> _What is needed_
Count the lines in the data below that contain the string "Among". Reply with the number alone.

━━━━━ Dataset records ━━━━━

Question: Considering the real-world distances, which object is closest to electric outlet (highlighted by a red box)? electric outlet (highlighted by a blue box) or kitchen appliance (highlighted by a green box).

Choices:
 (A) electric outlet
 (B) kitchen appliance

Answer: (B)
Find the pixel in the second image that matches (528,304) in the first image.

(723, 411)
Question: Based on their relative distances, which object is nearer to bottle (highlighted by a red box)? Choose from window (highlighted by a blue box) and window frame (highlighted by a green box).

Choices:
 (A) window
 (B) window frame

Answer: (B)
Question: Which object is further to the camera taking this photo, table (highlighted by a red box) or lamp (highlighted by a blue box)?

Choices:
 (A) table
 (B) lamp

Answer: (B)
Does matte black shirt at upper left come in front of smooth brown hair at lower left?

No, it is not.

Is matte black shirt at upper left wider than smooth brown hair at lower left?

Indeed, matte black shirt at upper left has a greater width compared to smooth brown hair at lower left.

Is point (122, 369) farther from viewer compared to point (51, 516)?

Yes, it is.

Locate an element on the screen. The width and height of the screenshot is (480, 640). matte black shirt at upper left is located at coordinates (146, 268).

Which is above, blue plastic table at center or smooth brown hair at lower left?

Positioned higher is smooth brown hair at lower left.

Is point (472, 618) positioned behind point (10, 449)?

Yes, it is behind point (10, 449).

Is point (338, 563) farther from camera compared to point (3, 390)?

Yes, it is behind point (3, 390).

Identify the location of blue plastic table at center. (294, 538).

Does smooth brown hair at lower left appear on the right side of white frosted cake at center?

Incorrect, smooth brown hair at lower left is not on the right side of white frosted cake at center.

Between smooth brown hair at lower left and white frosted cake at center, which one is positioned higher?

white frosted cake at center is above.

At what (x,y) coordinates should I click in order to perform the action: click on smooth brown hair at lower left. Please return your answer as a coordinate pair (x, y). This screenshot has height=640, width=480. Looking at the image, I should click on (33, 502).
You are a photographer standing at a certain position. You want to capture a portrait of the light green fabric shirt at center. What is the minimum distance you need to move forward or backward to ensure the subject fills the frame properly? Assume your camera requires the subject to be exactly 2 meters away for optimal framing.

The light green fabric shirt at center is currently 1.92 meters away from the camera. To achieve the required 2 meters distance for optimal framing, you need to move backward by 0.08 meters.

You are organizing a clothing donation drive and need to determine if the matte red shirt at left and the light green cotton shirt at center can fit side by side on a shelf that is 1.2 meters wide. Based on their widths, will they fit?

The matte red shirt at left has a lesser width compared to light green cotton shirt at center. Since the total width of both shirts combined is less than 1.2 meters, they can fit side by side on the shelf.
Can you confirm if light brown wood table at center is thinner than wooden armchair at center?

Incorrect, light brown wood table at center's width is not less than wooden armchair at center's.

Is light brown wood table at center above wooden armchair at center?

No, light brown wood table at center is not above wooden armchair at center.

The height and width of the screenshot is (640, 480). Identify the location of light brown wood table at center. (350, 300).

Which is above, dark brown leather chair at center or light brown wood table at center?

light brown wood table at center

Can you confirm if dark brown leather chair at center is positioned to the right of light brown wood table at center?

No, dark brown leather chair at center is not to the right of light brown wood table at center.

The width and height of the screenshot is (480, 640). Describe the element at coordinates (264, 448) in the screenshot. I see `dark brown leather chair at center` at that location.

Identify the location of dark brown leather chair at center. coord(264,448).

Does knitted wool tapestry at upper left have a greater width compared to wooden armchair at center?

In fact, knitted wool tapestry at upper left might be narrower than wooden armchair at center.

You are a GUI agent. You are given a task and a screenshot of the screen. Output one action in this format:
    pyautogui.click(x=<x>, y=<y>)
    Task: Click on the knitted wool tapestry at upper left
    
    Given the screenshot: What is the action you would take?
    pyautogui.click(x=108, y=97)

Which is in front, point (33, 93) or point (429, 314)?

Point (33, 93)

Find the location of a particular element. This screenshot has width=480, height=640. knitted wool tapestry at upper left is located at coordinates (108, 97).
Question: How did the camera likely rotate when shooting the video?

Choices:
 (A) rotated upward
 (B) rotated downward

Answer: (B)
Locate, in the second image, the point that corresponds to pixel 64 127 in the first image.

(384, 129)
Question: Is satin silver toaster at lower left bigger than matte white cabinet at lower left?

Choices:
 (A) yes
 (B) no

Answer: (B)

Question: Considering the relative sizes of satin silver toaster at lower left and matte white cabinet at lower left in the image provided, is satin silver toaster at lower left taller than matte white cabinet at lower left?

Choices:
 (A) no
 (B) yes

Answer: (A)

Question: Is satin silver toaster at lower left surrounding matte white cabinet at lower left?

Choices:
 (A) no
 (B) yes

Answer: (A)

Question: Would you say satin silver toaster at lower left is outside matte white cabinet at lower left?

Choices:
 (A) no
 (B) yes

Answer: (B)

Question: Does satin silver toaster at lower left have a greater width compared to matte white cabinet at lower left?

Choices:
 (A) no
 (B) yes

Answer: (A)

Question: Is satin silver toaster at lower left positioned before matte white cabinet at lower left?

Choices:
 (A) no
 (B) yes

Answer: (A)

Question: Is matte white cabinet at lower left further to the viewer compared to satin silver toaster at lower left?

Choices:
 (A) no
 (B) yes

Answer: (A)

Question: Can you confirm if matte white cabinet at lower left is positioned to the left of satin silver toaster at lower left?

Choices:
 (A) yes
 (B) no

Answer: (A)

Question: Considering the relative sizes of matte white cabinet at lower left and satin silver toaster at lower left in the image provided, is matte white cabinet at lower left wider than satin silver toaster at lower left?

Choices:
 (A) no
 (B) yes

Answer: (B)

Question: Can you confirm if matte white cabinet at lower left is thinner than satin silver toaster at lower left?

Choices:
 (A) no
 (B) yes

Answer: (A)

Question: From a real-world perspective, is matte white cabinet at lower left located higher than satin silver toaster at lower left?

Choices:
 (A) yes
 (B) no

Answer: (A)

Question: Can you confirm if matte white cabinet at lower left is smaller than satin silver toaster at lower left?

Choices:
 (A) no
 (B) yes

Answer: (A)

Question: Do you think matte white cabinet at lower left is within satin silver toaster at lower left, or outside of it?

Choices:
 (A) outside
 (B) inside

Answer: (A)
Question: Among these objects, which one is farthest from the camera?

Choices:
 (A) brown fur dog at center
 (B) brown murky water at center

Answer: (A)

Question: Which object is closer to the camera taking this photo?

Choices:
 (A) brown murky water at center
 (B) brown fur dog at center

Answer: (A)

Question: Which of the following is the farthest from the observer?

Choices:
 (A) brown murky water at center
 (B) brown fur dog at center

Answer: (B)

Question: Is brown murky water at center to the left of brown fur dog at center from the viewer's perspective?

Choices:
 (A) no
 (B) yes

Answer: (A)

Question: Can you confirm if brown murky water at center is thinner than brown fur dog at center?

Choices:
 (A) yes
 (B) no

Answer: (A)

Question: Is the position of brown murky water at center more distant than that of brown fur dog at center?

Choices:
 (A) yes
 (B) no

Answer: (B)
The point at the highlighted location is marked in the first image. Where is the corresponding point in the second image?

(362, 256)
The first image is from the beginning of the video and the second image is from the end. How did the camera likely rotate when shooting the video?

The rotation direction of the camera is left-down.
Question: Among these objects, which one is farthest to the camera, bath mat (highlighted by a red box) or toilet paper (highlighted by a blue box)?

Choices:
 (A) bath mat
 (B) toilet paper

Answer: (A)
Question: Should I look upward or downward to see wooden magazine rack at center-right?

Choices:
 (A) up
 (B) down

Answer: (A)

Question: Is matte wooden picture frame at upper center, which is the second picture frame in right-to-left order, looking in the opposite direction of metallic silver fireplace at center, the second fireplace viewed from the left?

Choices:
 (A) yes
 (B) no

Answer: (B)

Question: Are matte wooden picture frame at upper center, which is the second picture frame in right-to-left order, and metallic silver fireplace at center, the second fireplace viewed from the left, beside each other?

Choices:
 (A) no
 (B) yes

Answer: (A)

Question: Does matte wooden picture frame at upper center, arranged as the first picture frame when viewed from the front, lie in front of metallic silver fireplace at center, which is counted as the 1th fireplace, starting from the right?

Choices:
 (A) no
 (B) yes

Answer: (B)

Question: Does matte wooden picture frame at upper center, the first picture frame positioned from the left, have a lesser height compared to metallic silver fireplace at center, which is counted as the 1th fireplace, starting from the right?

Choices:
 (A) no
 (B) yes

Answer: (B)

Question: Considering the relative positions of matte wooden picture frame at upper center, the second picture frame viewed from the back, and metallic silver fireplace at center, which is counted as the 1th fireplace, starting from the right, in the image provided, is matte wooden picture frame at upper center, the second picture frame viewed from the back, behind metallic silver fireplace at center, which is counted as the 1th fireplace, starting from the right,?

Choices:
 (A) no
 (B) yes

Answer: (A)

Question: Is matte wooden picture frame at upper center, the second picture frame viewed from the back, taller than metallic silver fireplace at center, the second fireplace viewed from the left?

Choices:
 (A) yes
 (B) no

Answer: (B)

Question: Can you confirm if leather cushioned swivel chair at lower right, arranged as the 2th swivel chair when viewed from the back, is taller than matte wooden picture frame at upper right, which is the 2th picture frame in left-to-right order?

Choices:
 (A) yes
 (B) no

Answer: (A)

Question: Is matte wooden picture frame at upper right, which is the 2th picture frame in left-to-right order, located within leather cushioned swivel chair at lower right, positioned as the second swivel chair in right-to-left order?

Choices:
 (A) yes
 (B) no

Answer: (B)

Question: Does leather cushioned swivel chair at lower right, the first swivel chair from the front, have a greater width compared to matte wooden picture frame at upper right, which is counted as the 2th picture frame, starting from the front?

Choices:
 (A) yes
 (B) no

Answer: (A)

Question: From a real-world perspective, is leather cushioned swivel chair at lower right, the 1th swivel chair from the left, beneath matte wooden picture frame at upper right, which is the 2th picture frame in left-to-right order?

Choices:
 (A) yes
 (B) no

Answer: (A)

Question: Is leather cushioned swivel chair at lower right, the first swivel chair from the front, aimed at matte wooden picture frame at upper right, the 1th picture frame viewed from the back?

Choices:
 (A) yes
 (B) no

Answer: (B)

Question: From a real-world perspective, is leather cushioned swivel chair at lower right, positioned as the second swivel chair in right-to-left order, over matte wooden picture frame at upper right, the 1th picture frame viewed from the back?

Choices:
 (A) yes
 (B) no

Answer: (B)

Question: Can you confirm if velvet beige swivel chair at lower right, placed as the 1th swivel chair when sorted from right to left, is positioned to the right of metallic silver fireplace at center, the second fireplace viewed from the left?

━━━━━

> _Written answer_
2